The entries below hold a line with "delete | red_sewing_button" and a line with "move | bright_yellow_padlock". Return those lines and all that lie between them, exactly and only.

[[ Record excerpts, beginning ]]

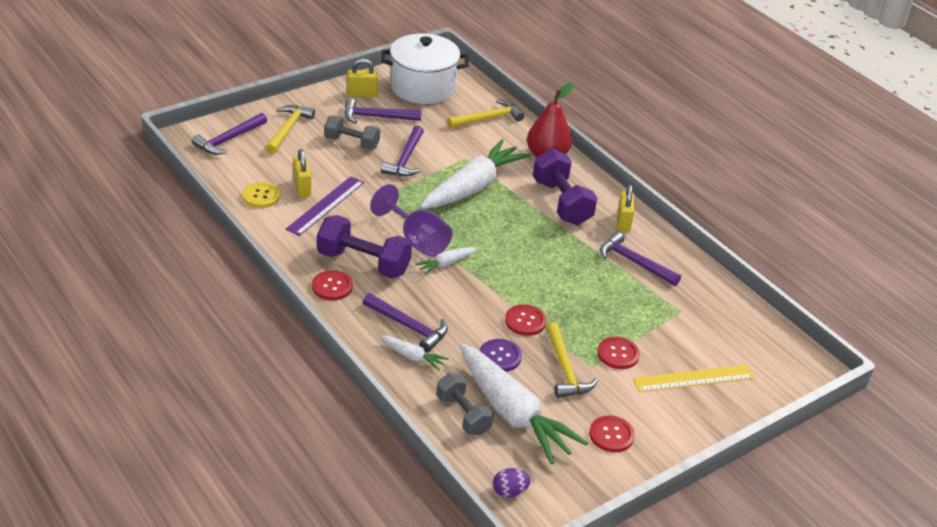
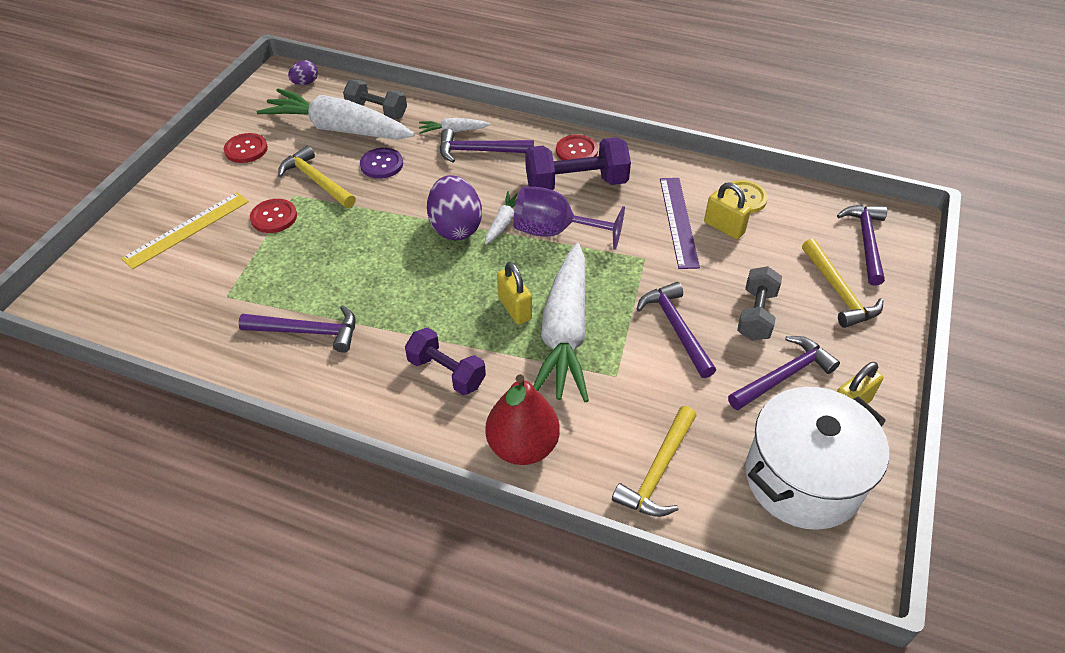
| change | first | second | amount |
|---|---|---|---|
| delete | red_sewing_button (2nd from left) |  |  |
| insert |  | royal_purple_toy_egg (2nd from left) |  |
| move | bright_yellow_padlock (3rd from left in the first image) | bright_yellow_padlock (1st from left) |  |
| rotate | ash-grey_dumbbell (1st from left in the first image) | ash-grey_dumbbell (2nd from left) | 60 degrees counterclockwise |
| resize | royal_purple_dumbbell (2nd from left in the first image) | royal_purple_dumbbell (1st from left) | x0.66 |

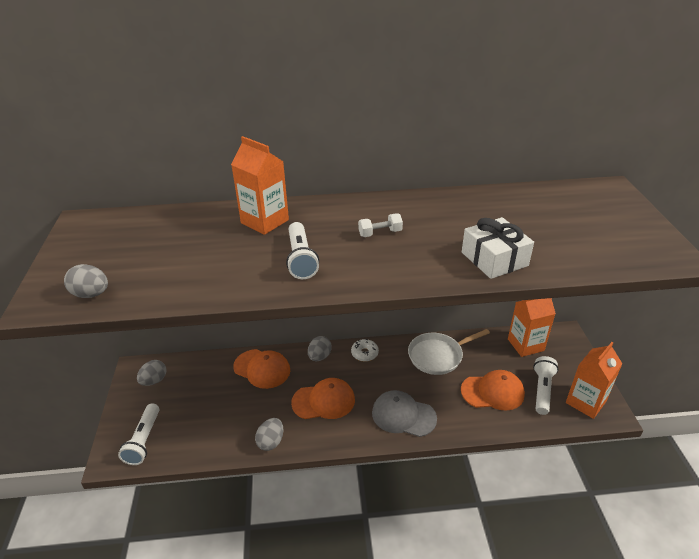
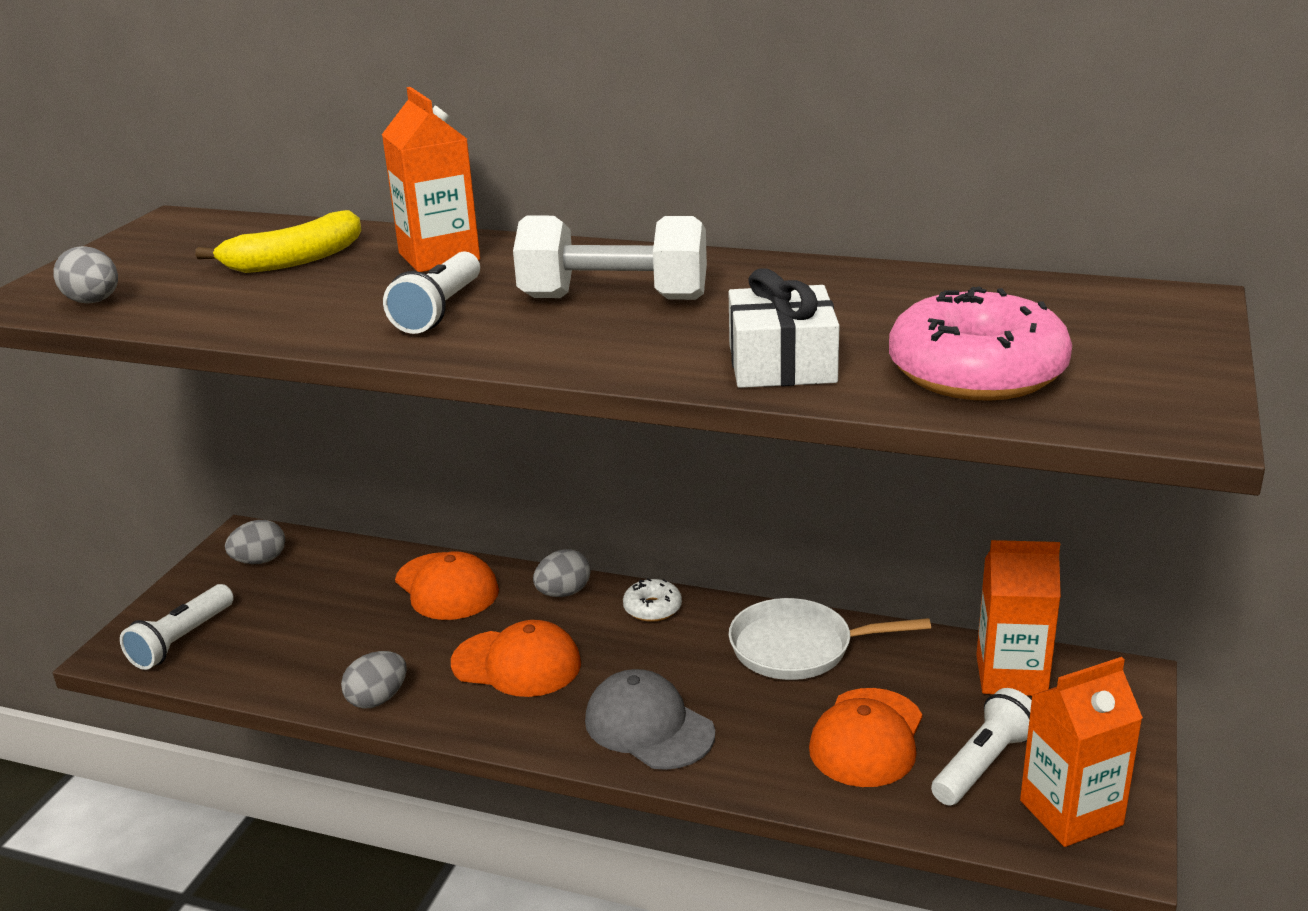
| change | first | second | amount |
|---|---|---|---|
| insert |  | bright_yellow_banana_fruit |  |
| insert |  | rose-pink_glazed_donut |  |
| rotate | orange_baseball_cap (3rd from left) |  | 90 degrees clockwise |
| resize | white_dumbbell |  | x2.20 |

[[ Record excerpts, end ]]

**Answer to the exercise:**
| delete | red_sewing_button (2nd from left) |  |  |
| insert |  | royal_purple_toy_egg (2nd from left) |  |
| move | bright_yellow_padlock (3rd from left in the first image) | bright_yellow_padlock (1st from left) |  |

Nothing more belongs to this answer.